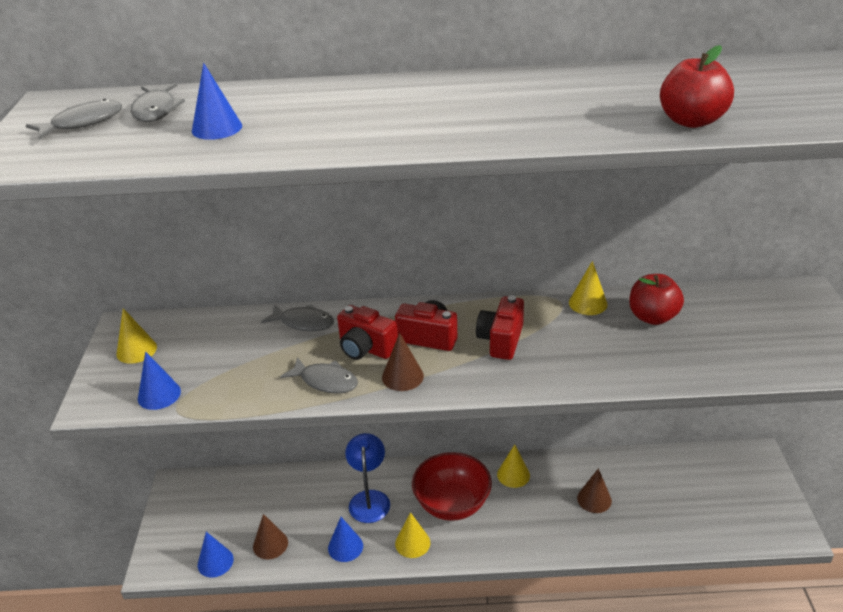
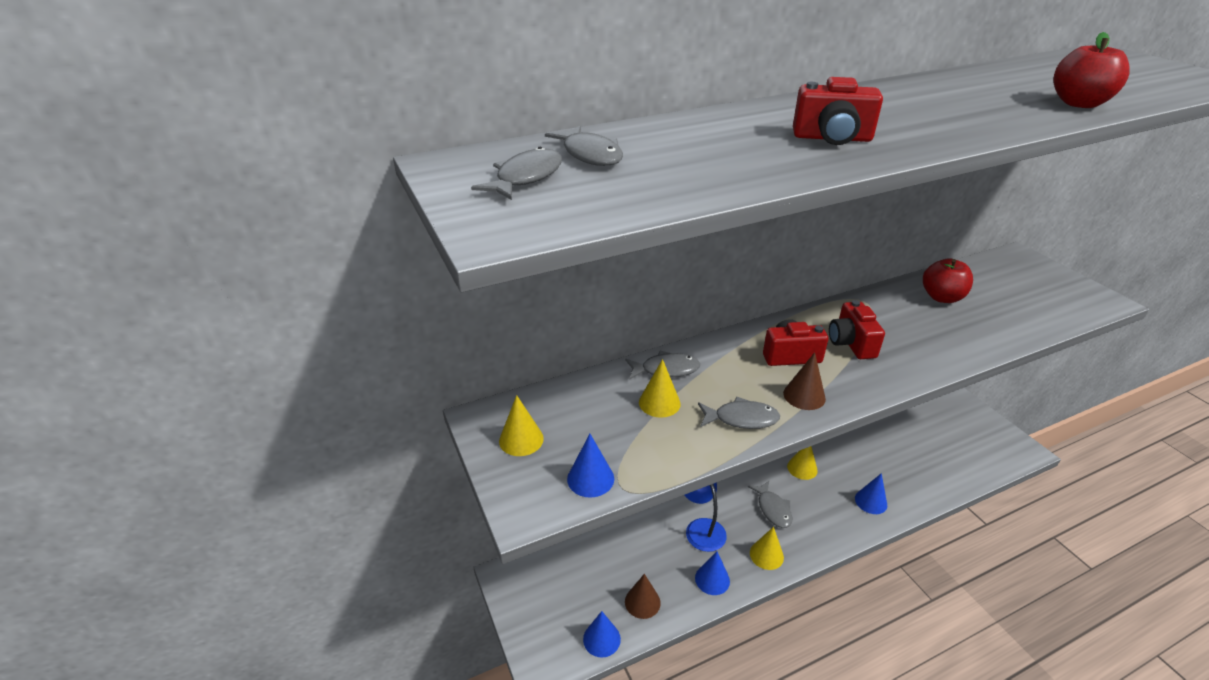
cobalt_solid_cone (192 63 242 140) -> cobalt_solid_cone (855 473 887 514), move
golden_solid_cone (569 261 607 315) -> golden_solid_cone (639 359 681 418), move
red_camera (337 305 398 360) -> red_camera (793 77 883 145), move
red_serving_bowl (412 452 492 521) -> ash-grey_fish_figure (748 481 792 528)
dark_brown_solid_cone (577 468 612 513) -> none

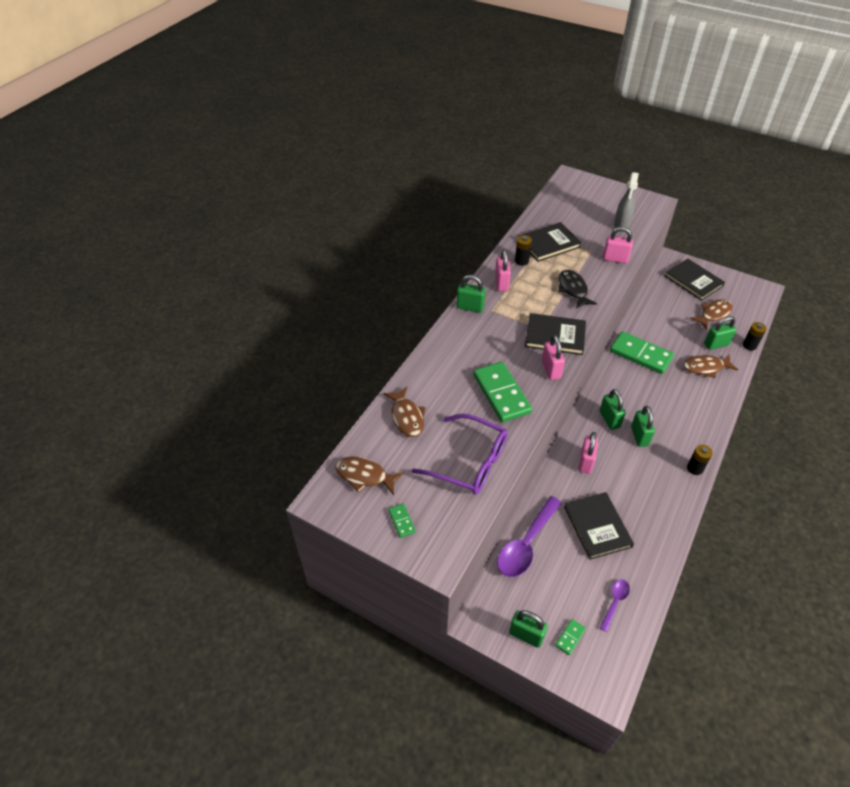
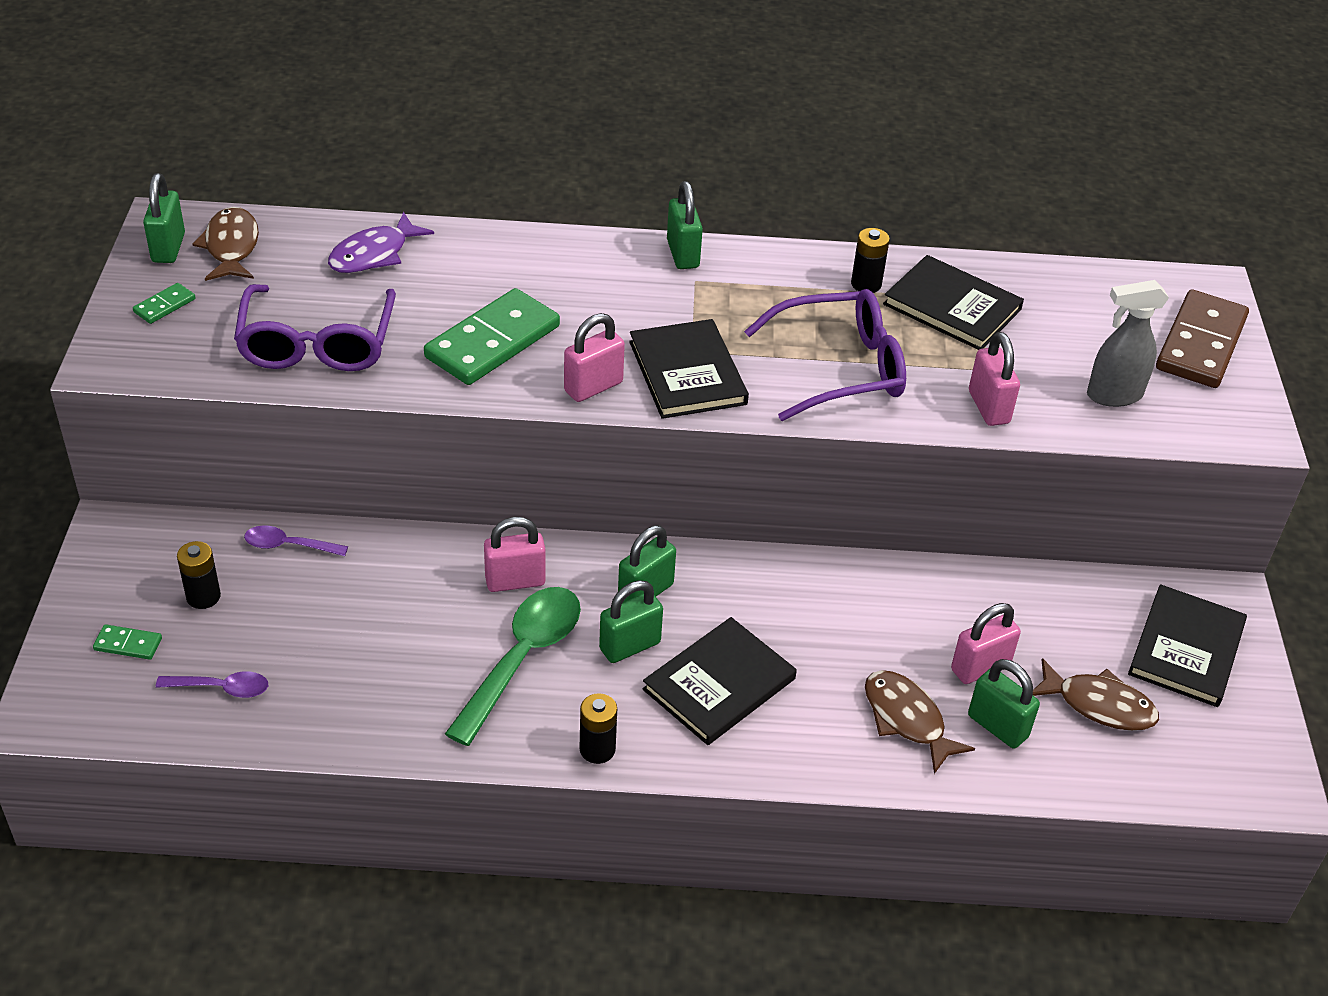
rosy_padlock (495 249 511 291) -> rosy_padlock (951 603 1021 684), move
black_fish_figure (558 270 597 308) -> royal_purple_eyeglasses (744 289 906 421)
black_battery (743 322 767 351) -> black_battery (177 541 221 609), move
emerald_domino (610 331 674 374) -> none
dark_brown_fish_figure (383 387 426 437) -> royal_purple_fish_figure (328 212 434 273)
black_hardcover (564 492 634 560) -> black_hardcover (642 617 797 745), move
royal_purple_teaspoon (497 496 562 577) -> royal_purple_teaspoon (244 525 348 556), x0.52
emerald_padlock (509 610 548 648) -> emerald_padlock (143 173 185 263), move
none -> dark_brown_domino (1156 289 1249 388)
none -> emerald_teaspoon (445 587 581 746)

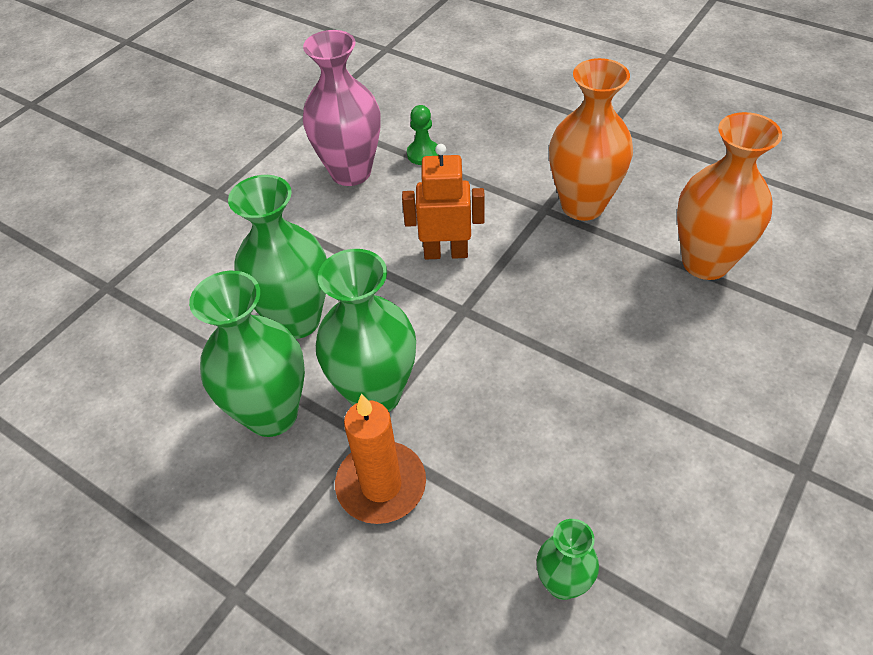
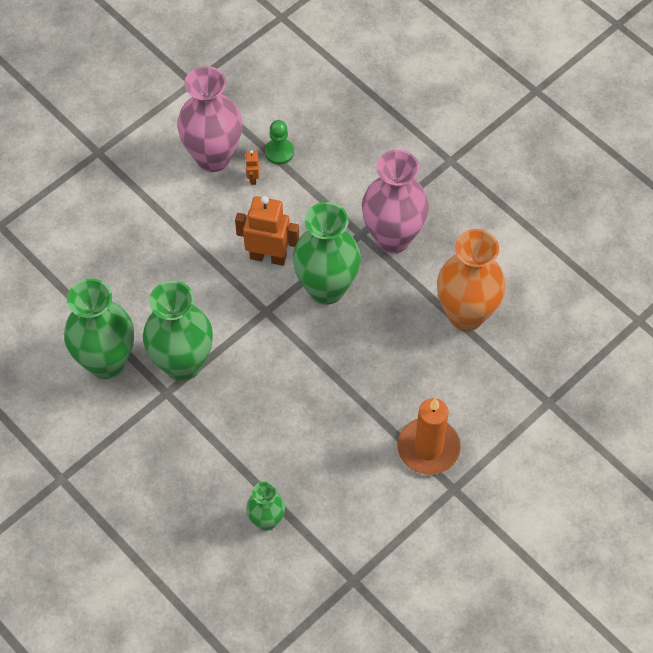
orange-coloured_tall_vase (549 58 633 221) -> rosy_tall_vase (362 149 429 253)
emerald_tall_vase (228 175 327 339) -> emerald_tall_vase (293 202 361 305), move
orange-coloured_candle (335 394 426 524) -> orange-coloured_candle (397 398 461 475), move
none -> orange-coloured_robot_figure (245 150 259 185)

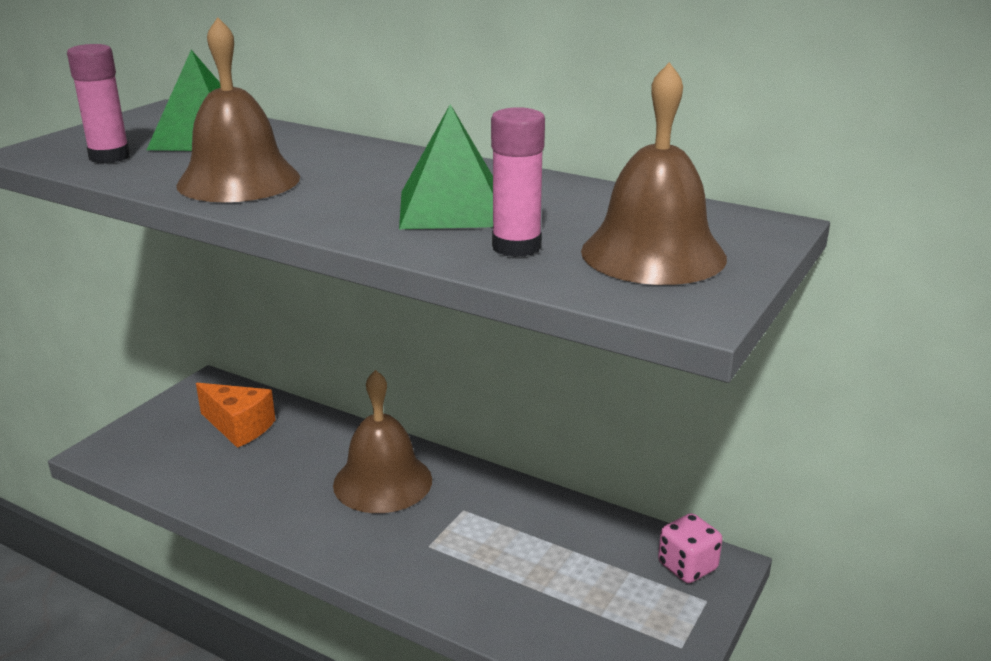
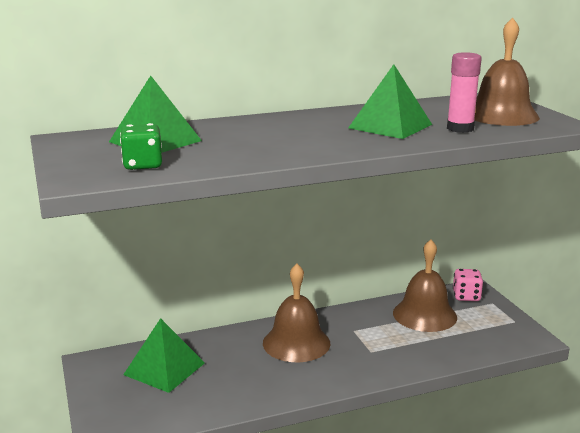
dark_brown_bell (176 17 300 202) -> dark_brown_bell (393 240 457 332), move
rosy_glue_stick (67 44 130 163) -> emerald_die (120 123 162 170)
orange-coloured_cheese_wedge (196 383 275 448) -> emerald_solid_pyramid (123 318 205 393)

○ ○ ○ ○

## Instructions to follow
Please retype the listing in full, exactly as given, and skip every image.

## Reply
cobalt_solid_cone (192 63 242 140) -> cobalt_solid_cone (855 473 887 514), move
golden_solid_cone (569 261 607 315) -> golden_solid_cone (639 359 681 418), move
red_camera (337 305 398 360) -> red_camera (793 77 883 145), move
red_serving_bowl (412 452 492 521) -> ash-grey_fish_figure (748 481 792 528)
dark_brown_solid_cone (577 468 612 513) -> none

rosy_padlock (495 249 511 291) -> rosy_padlock (951 603 1021 684), move
black_fish_figure (558 270 597 308) -> royal_purple_eyeglasses (744 289 906 421)
black_battery (743 322 767 351) -> black_battery (177 541 221 609), move
emerald_domino (610 331 674 374) -> none
dark_brown_fish_figure (383 387 426 437) -> royal_purple_fish_figure (328 212 434 273)
black_hardcover (564 492 634 560) -> black_hardcover (642 617 797 745), move
royal_purple_teaspoon (497 496 562 577) -> royal_purple_teaspoon (244 525 348 556), x0.52
emerald_padlock (509 610 548 648) -> emerald_padlock (143 173 185 263), move
none -> dark_brown_domino (1156 289 1249 388)
none -> emerald_teaspoon (445 587 581 746)

orange-coloured_tall_vase (549 58 633 221) -> rosy_tall_vase (362 149 429 253)
emerald_tall_vase (228 175 327 339) -> emerald_tall_vase (293 202 361 305), move
orange-coloured_candle (335 394 426 524) -> orange-coloured_candle (397 398 461 475), move
none -> orange-coloured_robot_figure (245 150 259 185)

dark_brown_bell (176 17 300 202) -> dark_brown_bell (393 240 457 332), move
rosy_glue_stick (67 44 130 163) -> emerald_die (120 123 162 170)
orange-coloured_cheese_wedge (196 383 275 448) -> emerald_solid_pyramid (123 318 205 393)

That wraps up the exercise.